**Exercise details**.
Respond with exact copies of the lines running from the line that contains "- blue cupcake (no. 2 from left)" to the end of the material.
"""
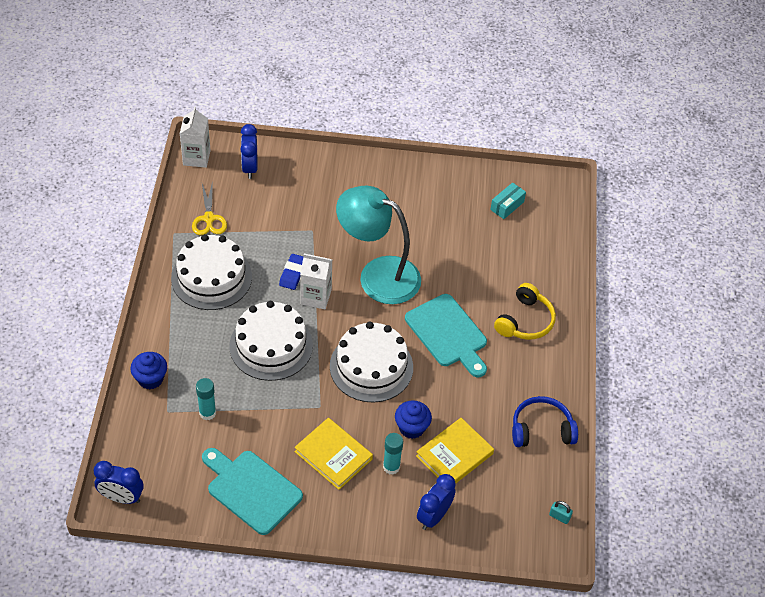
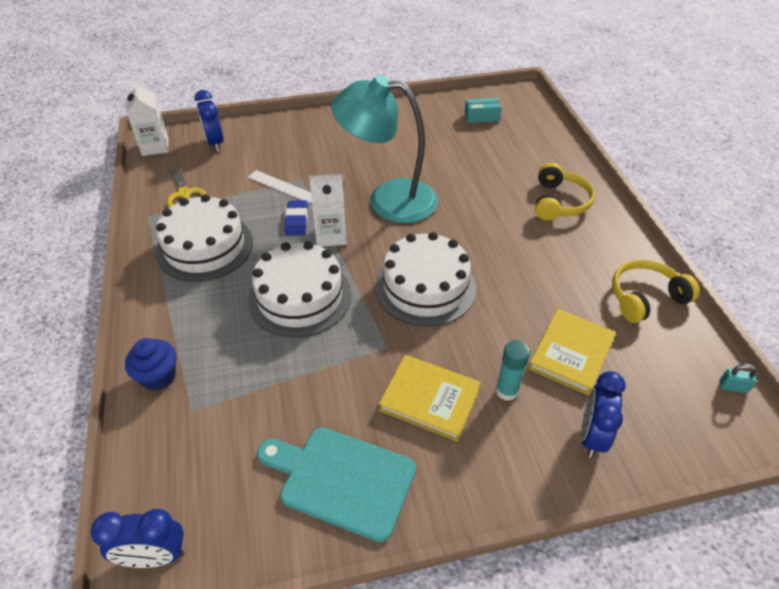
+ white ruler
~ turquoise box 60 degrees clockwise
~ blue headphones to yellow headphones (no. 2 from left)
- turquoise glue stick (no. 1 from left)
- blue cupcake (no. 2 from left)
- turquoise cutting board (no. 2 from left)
"""
**Finished exercise**.
- blue cupcake (no. 2 from left)
- turquoise cutting board (no. 2 from left)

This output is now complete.